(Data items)
......
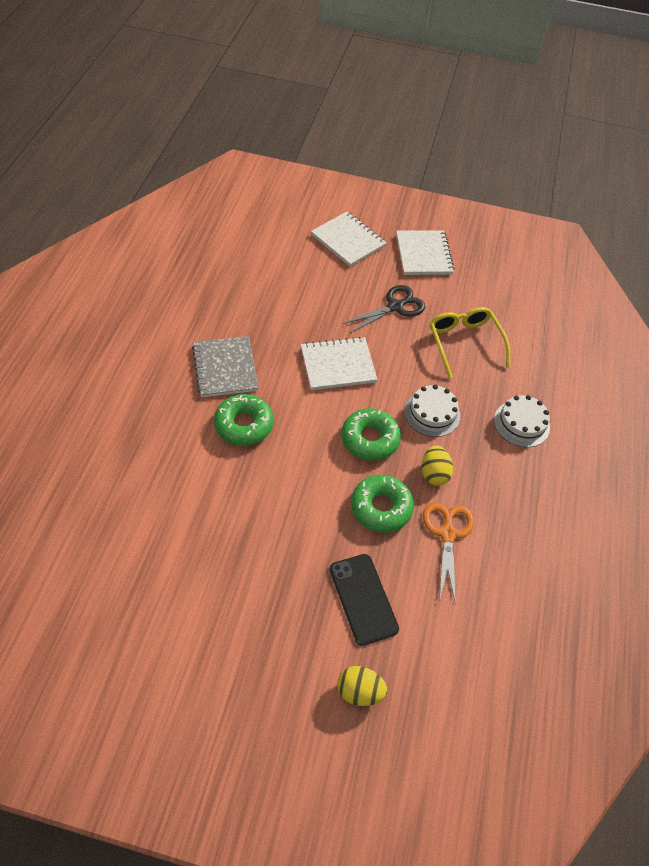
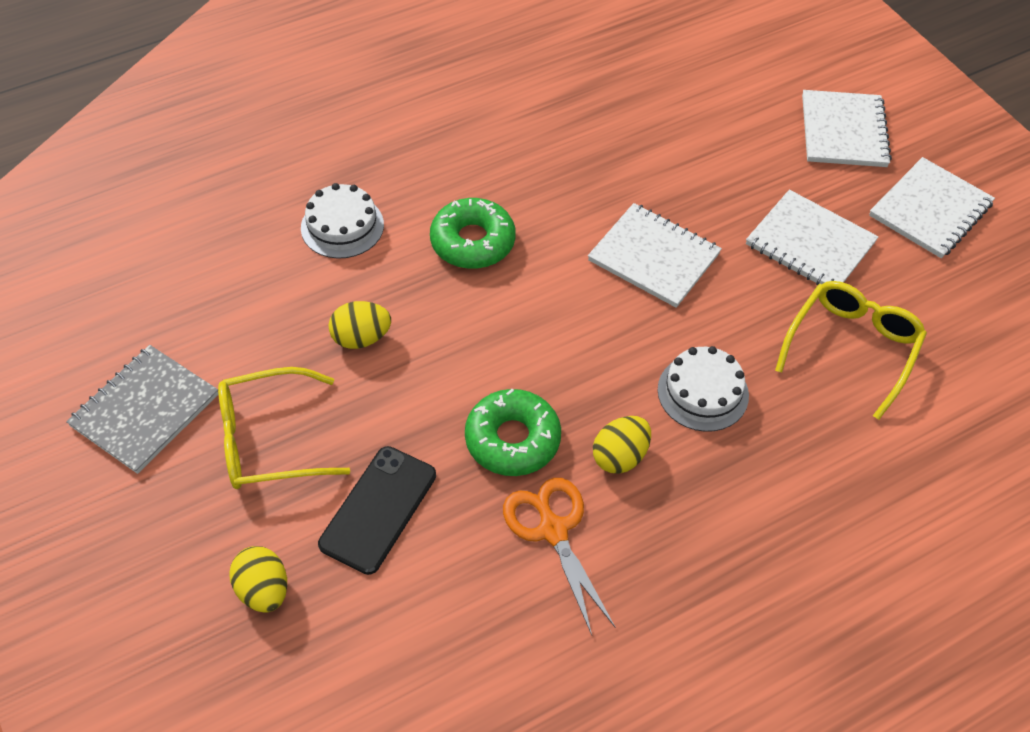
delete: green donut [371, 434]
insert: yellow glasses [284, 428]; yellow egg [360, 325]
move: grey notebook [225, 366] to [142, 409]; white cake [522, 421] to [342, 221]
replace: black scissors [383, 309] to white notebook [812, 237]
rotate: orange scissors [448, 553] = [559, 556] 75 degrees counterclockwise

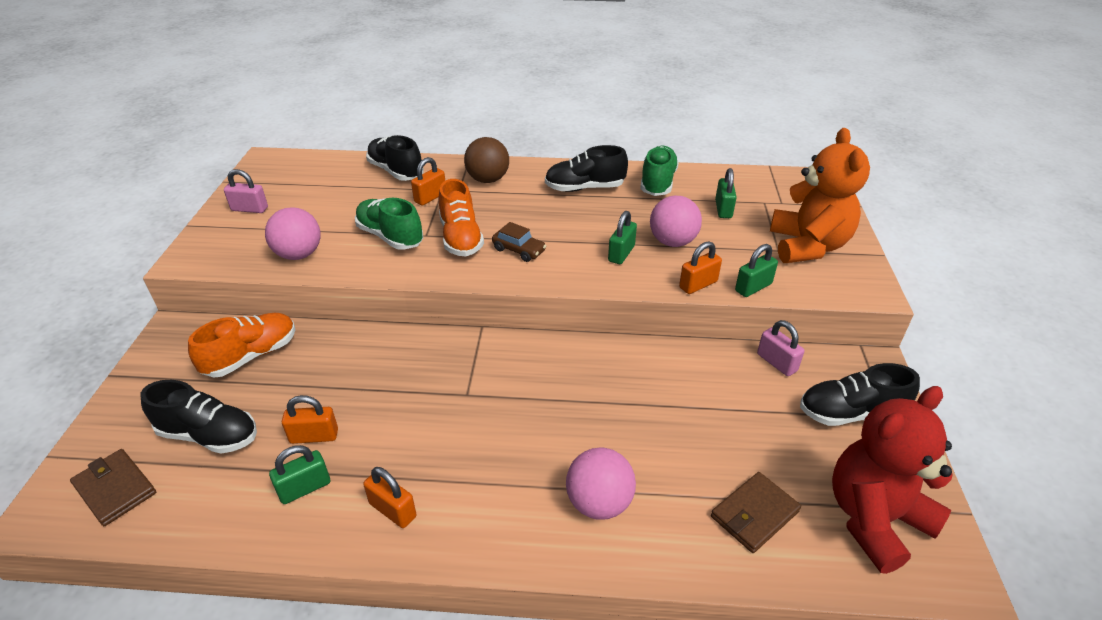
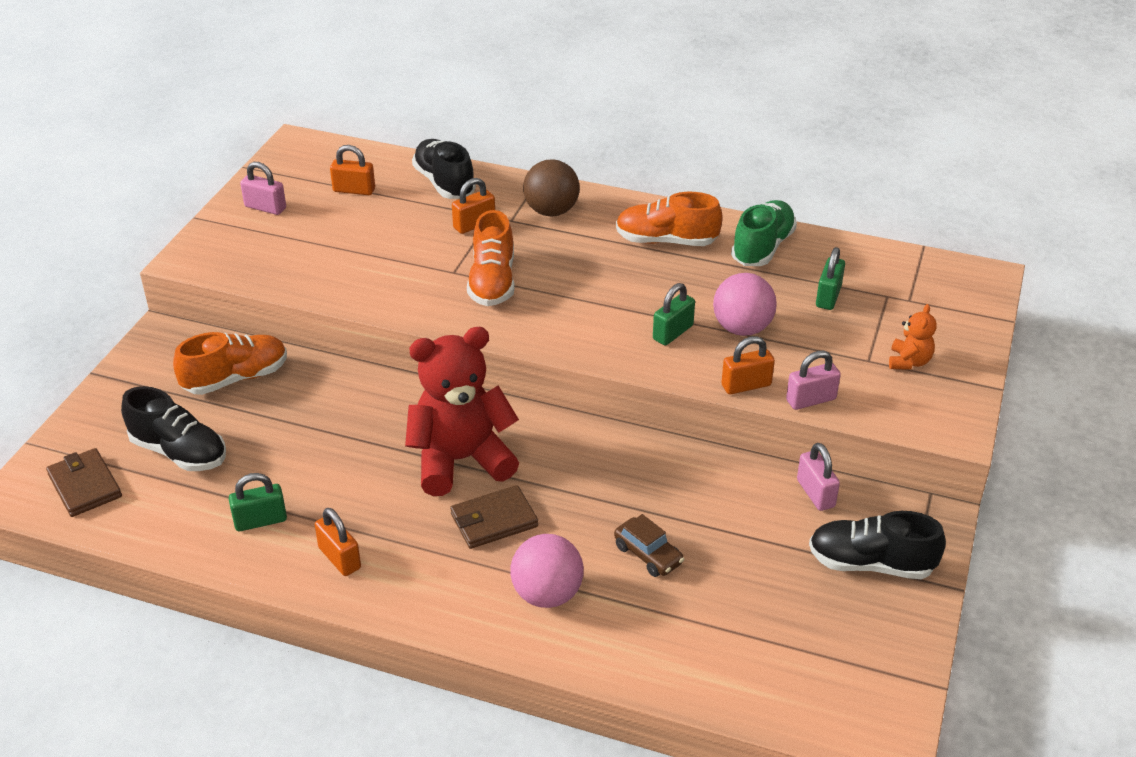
delete: pink ball [293, 233]; green shoe [389, 224]
move: orange padlock [310, 419] to [352, 170]; red teddy bear [892, 480] to [462, 411]; brown wallet [756, 512] to [494, 517]; brown car [519, 242] to [649, 545]
recolor: black shoe [586, 168] to orange shoe [669, 219]; green padlock [756, 270] to pink padlock [813, 380]
resize: orange teddy bear [820, 195] = [913, 337] x0.44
......
Filter the data above down to lines with the word "white", and copy them.

▸ Answer for this exercise:
move: grey notebook [225, 366] to [142, 409]; white cake [522, 421] to [342, 221]
replace: black scissors [383, 309] to white notebook [812, 237]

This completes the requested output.